▶ Data for review
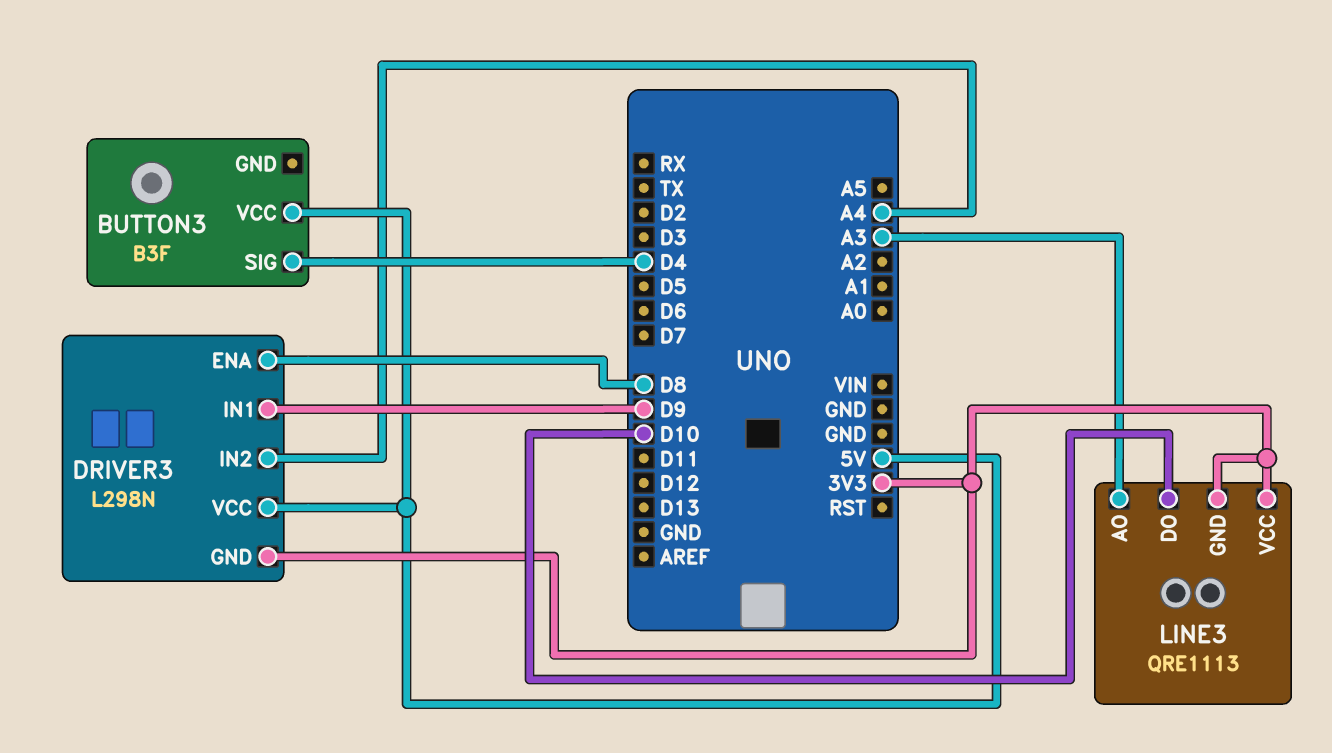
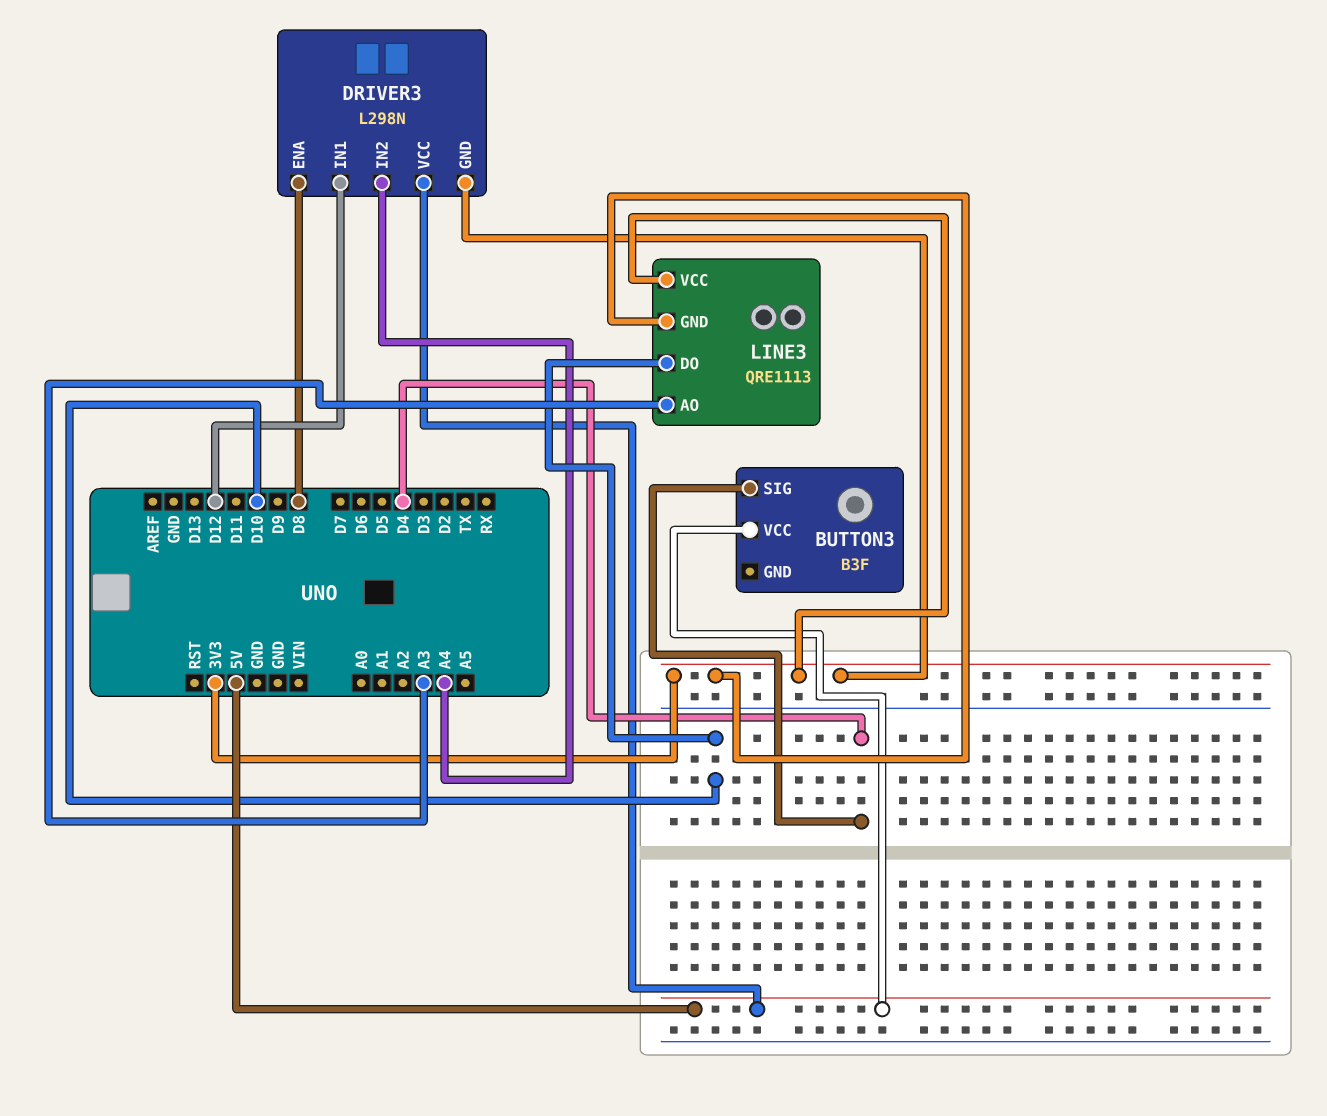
DRIVER3 pin IN1: D9 -> D12

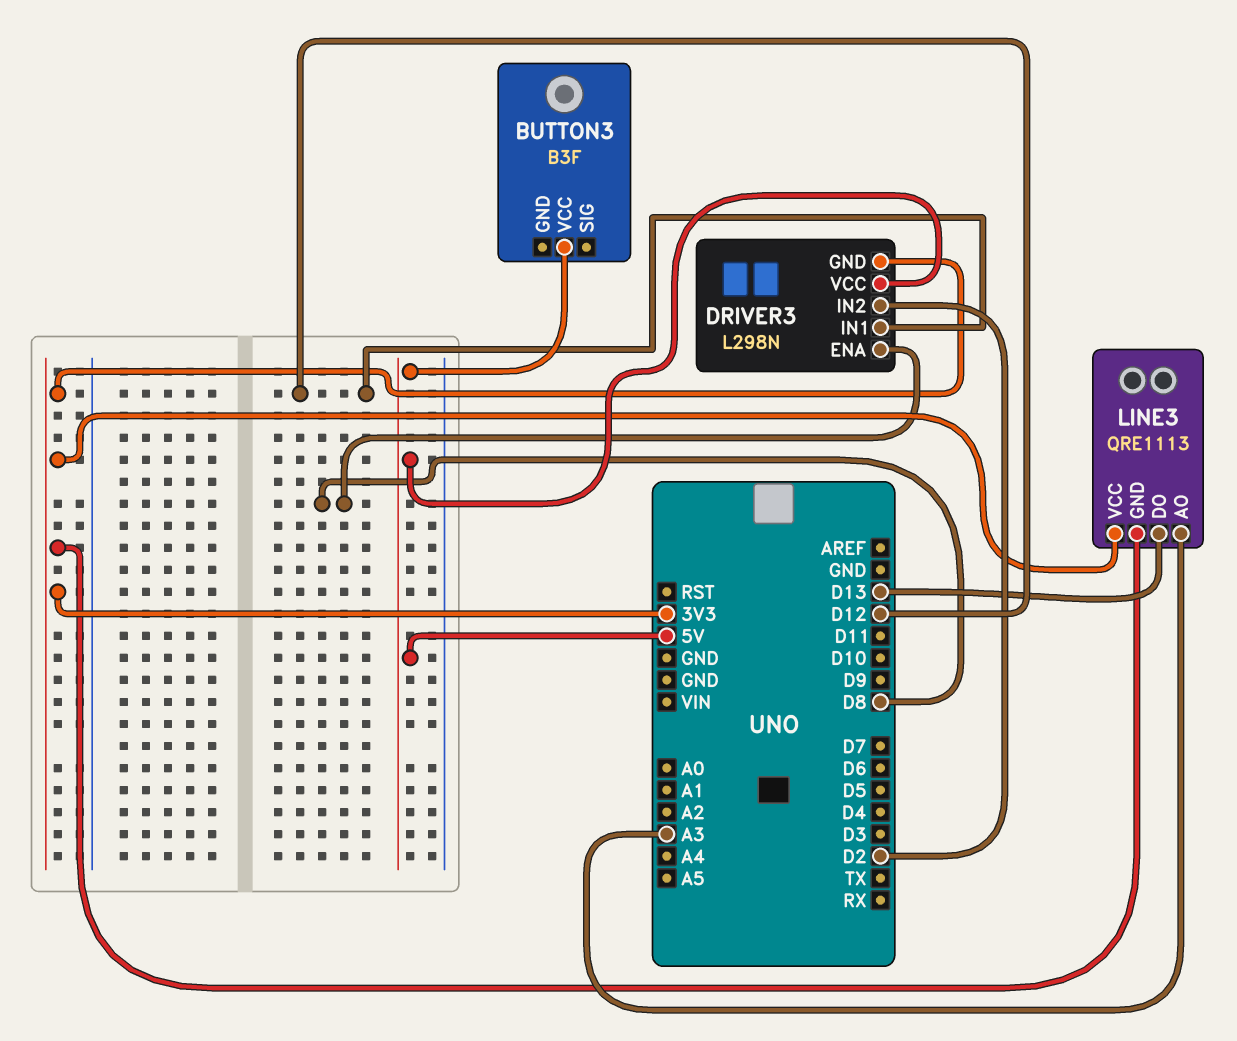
BUTTON3 pin SIG: D4 -> none
DRIVER3 pin IN2: A4 -> D2
LINE3 pin DO: D10 -> D13

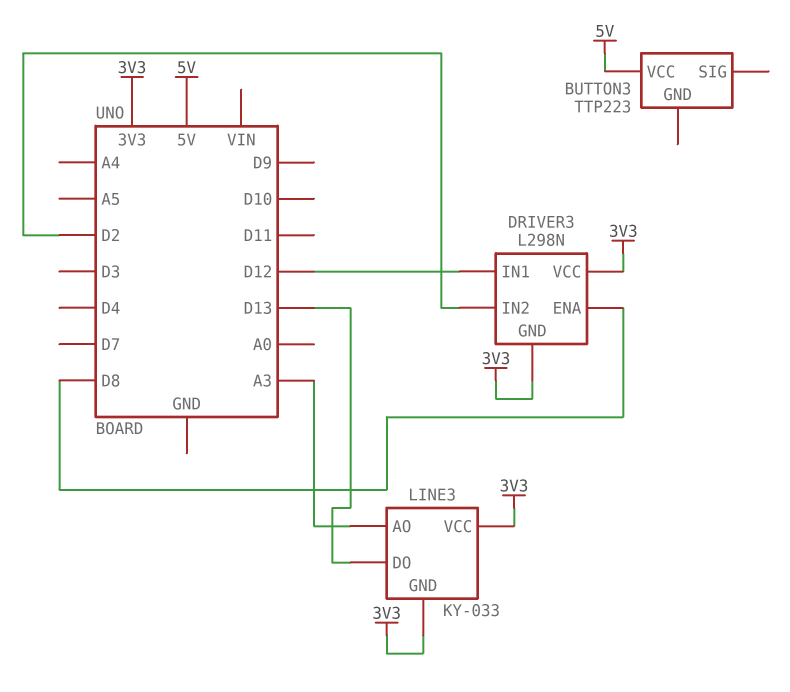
BUTTON3: B3F -> TTP223
DRIVER3 pin VCC: 5V -> 3V3
LINE3: QRE1113 -> KY-033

▶ Work to complete
Quote every record above exactly, leaving out the pictures.

▶ Solution to this exercise
DRIVER3 pin IN1: D9 -> D12

BUTTON3 pin SIG: D4 -> none
DRIVER3 pin IN2: A4 -> D2
LINE3 pin DO: D10 -> D13

BUTTON3: B3F -> TTP223
DRIVER3 pin VCC: 5V -> 3V3
LINE3: QRE1113 -> KY-033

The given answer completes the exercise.